== Segment start ==

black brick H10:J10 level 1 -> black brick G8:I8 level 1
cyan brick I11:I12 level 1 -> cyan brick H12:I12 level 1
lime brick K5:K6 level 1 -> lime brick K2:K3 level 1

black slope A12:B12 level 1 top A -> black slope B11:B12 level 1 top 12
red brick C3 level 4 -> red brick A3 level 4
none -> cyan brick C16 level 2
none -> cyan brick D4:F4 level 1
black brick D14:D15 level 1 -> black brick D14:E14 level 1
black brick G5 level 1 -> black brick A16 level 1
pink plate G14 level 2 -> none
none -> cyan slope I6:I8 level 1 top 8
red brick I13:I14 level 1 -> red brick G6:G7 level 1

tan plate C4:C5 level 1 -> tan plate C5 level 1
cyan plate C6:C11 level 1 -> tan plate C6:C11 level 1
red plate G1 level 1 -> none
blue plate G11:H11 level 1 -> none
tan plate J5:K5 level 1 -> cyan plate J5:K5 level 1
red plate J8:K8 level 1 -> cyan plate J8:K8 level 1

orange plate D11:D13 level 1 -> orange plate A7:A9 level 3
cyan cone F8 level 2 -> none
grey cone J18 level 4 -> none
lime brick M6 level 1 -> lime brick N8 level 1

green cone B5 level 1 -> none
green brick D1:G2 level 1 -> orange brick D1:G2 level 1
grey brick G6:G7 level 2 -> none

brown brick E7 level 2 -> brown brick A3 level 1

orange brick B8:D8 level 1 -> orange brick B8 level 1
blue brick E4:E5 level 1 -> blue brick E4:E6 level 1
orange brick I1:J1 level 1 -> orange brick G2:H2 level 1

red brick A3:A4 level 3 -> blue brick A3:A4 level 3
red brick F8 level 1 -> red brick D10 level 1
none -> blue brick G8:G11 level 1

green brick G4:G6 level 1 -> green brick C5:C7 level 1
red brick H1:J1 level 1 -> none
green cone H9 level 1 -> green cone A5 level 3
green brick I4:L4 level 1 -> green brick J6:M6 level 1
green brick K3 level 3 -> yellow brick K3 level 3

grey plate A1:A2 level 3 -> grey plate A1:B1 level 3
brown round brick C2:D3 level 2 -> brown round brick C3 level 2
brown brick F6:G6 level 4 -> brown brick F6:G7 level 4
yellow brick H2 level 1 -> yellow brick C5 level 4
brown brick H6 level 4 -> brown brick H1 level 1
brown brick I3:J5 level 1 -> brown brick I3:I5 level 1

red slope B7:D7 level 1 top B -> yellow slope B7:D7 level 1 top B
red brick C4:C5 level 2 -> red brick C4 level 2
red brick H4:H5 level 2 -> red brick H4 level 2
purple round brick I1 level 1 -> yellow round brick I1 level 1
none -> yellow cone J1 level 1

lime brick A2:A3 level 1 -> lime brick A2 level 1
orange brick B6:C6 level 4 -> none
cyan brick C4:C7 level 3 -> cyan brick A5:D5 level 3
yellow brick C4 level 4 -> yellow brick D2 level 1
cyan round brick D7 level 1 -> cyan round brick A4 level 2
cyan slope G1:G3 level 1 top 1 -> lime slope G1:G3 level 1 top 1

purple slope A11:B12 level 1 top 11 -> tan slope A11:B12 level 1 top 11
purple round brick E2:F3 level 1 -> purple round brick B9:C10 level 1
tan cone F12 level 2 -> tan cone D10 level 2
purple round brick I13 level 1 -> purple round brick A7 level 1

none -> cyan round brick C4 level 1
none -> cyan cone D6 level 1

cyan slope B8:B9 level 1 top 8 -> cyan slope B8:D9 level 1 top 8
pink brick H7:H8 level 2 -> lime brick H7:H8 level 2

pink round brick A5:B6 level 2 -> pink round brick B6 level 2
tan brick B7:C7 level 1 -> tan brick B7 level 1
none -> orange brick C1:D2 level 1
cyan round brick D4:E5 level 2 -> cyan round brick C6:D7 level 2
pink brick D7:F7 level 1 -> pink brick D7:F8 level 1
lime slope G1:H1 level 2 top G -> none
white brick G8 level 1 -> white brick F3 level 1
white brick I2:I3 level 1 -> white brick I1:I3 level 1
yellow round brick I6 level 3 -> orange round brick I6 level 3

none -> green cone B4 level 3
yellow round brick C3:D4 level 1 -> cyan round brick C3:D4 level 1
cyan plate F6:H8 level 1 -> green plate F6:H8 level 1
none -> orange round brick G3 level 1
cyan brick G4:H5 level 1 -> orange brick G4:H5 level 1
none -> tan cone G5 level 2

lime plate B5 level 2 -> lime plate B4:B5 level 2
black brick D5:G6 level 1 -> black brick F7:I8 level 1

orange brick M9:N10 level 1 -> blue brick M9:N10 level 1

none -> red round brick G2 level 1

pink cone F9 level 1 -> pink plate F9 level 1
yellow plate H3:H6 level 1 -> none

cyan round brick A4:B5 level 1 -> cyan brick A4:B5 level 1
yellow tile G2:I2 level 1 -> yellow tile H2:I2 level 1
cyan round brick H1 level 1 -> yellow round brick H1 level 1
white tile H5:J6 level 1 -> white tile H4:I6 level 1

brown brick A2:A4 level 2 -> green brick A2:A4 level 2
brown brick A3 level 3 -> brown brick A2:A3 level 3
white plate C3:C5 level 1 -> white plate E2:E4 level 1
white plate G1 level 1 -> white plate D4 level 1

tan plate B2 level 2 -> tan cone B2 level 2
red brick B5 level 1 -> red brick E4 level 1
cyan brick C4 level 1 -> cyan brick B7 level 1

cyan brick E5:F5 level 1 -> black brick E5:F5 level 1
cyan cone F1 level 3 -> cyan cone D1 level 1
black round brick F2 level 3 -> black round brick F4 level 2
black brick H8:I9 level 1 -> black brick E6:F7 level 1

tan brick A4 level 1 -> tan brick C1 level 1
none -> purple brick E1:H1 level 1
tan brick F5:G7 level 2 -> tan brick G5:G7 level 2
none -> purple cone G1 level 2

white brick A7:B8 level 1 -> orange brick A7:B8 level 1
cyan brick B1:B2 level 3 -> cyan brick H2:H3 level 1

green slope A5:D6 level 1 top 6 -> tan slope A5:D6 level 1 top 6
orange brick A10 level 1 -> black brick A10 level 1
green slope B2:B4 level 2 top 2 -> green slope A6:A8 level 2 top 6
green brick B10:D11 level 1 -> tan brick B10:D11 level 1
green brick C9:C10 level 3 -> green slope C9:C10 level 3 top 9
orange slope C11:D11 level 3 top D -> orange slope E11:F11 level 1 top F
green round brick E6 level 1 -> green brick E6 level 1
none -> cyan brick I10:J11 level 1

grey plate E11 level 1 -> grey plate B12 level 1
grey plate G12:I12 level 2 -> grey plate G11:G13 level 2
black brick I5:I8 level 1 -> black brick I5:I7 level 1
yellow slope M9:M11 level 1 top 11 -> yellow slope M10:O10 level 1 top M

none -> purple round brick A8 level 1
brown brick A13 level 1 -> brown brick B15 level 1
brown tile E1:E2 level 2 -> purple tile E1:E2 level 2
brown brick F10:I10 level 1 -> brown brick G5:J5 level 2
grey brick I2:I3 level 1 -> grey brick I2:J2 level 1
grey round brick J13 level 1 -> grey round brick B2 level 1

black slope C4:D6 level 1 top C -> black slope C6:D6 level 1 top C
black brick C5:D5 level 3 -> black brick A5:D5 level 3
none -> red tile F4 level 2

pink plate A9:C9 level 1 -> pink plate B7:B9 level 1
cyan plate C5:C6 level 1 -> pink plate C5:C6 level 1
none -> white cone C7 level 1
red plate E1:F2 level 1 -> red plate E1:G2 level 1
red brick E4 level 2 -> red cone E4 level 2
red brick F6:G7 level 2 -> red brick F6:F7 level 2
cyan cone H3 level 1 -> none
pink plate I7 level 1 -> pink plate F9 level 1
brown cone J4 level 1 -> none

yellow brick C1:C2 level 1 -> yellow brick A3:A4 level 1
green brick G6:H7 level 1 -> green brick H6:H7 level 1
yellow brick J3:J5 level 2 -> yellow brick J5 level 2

== Segment end ==

## [Exercise brief]
Looking at the records above, return exactly the lines from the line with "tan cone F12 level 2 -> tan cone D10 level 2" to the line with "cyan round brick A4:B5", both ends included.

## [Task output]
tan cone F12 level 2 -> tan cone D10 level 2
purple round brick I13 level 1 -> purple round brick A7 level 1

none -> cyan round brick C4 level 1
none -> cyan cone D6 level 1

cyan slope B8:B9 level 1 top 8 -> cyan slope B8:D9 level 1 top 8
pink brick H7:H8 level 2 -> lime brick H7:H8 level 2

pink round brick A5:B6 level 2 -> pink round brick B6 level 2
tan brick B7:C7 level 1 -> tan brick B7 level 1
none -> orange brick C1:D2 level 1
cyan round brick D4:E5 level 2 -> cyan round brick C6:D7 level 2
pink brick D7:F7 level 1 -> pink brick D7:F8 level 1
lime slope G1:H1 level 2 top G -> none
white brick G8 level 1 -> white brick F3 level 1
white brick I2:I3 level 1 -> white brick I1:I3 level 1
yellow round brick I6 level 3 -> orange round brick I6 level 3

none -> green cone B4 level 3
yellow round brick C3:D4 level 1 -> cyan round brick C3:D4 level 1
cyan plate F6:H8 level 1 -> green plate F6:H8 level 1
none -> orange round brick G3 level 1
cyan brick G4:H5 level 1 -> orange brick G4:H5 level 1
none -> tan cone G5 level 2

lime plate B5 level 2 -> lime plate B4:B5 level 2
black brick D5:G6 level 1 -> black brick F7:I8 level 1

orange brick M9:N10 level 1 -> blue brick M9:N10 level 1

none -> red round brick G2 level 1

pink cone F9 level 1 -> pink plate F9 level 1
yellow plate H3:H6 level 1 -> none

cyan round brick A4:B5 level 1 -> cyan brick A4:B5 level 1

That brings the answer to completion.